Information provided –
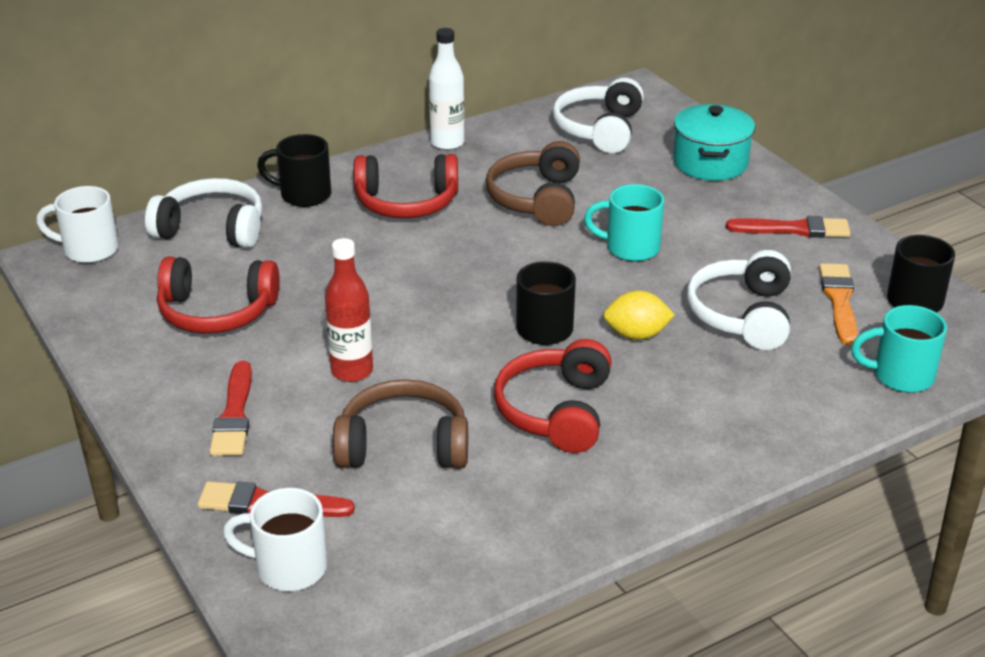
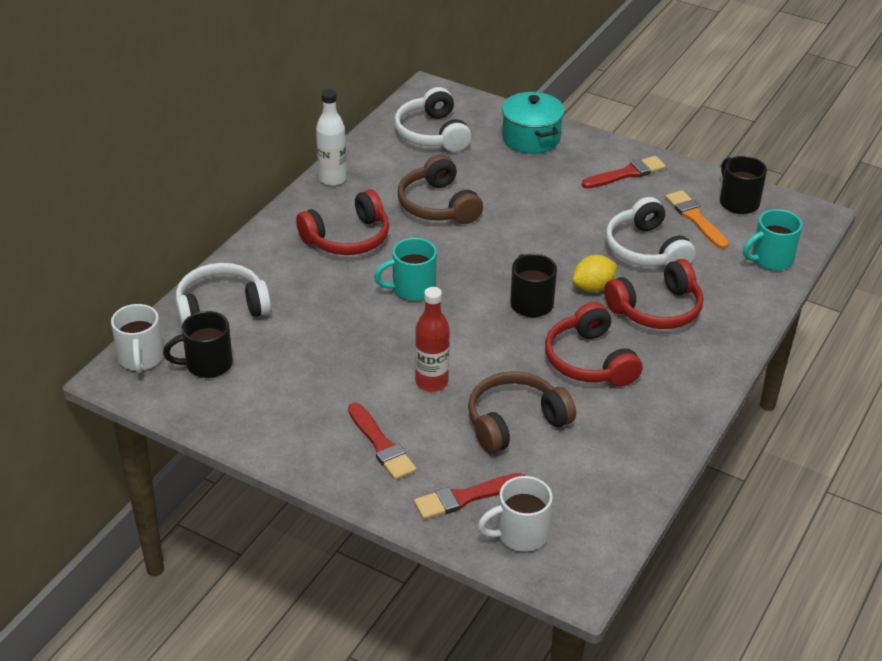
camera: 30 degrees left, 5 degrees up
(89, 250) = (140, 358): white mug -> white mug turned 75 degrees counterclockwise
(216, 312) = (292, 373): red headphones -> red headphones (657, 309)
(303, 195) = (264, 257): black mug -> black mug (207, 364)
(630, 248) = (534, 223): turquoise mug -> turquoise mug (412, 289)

What needs to be done – Search the records for the word "degrees". Copy each line where it appears.

Result of this task –
camera: 30 degrees left, 5 degrees up
(89, 250) = (140, 358): white mug -> white mug turned 75 degrees counterclockwise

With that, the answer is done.